TO DO:
Retype the entries in full, exactly.

Segment Open

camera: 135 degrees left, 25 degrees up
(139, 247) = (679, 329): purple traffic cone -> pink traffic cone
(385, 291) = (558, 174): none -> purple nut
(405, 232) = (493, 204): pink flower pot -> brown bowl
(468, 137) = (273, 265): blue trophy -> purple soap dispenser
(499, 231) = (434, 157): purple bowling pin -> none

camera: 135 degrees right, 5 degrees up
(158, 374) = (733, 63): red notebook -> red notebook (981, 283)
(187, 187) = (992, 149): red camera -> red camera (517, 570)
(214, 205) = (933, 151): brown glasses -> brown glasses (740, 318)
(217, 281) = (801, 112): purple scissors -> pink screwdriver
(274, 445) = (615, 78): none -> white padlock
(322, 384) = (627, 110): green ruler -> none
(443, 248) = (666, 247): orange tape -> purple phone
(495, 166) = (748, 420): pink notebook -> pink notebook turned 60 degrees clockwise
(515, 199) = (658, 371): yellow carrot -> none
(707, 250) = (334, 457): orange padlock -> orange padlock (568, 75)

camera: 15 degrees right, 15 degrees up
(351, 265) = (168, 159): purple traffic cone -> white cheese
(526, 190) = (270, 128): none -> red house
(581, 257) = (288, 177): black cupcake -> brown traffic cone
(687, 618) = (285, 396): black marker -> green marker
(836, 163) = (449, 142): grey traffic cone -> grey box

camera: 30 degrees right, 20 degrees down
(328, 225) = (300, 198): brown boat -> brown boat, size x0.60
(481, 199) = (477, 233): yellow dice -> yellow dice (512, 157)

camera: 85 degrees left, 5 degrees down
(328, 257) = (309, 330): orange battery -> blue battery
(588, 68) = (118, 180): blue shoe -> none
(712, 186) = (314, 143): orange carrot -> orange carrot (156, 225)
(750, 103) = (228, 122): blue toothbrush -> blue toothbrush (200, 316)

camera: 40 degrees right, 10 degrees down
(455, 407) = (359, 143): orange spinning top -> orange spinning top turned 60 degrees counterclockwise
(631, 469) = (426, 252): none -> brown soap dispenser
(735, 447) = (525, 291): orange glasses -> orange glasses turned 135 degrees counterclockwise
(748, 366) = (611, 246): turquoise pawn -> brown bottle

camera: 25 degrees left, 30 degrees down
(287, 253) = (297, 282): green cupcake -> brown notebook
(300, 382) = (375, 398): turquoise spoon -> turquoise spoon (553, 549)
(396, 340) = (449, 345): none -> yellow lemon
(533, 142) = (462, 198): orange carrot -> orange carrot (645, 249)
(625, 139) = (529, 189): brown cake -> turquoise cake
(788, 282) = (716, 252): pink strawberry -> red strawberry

Segment Closed

RESPONSE BOX:
camera: 135 degrees left, 25 degrees up
(139, 247) = (679, 329): purple traffic cone -> pink traffic cone
(385, 291) = (558, 174): none -> purple nut
(405, 232) = (493, 204): pink flower pot -> brown bowl
(468, 137) = (273, 265): blue trophy -> purple soap dispenser
(499, 231) = (434, 157): purple bowling pin -> none

camera: 135 degrees right, 5 degrees up
(158, 374) = (733, 63): red notebook -> red notebook (981, 283)
(187, 187) = (992, 149): red camera -> red camera (517, 570)
(214, 205) = (933, 151): brown glasses -> brown glasses (740, 318)
(217, 281) = (801, 112): purple scissors -> pink screwdriver
(274, 445) = (615, 78): none -> white padlock
(322, 384) = (627, 110): green ruler -> none
(443, 248) = (666, 247): orange tape -> purple phone
(495, 166) = (748, 420): pink notebook -> pink notebook turned 60 degrees clockwise
(515, 199) = (658, 371): yellow carrot -> none
(707, 250) = (334, 457): orange padlock -> orange padlock (568, 75)

camera: 15 degrees right, 15 degrees up
(351, 265) = (168, 159): purple traffic cone -> white cheese
(526, 190) = (270, 128): none -> red house
(581, 257) = (288, 177): black cupcake -> brown traffic cone
(687, 618) = (285, 396): black marker -> green marker
(836, 163) = (449, 142): grey traffic cone -> grey box

camera: 30 degrees right, 20 degrees down
(328, 225) = (300, 198): brown boat -> brown boat, size x0.60
(481, 199) = (477, 233): yellow dice -> yellow dice (512, 157)

camera: 85 degrees left, 5 degrees down
(328, 257) = (309, 330): orange battery -> blue battery
(588, 68) = (118, 180): blue shoe -> none
(712, 186) = (314, 143): orange carrot -> orange carrot (156, 225)
(750, 103) = (228, 122): blue toothbrush -> blue toothbrush (200, 316)

camera: 40 degrees right, 10 degrees down
(455, 407) = (359, 143): orange spinning top -> orange spinning top turned 60 degrees counterclockwise
(631, 469) = (426, 252): none -> brown soap dispenser
(735, 447) = (525, 291): orange glasses -> orange glasses turned 135 degrees counterclockwise
(748, 366) = (611, 246): turquoise pawn -> brown bottle

camera: 25 degrees left, 30 degrees down
(287, 253) = (297, 282): green cupcake -> brown notebook
(300, 382) = (375, 398): turquoise spoon -> turquoise spoon (553, 549)
(396, 340) = (449, 345): none -> yellow lemon
(533, 142) = (462, 198): orange carrot -> orange carrot (645, 249)
(625, 139) = (529, 189): brown cake -> turquoise cake
(788, 282) = (716, 252): pink strawberry -> red strawberry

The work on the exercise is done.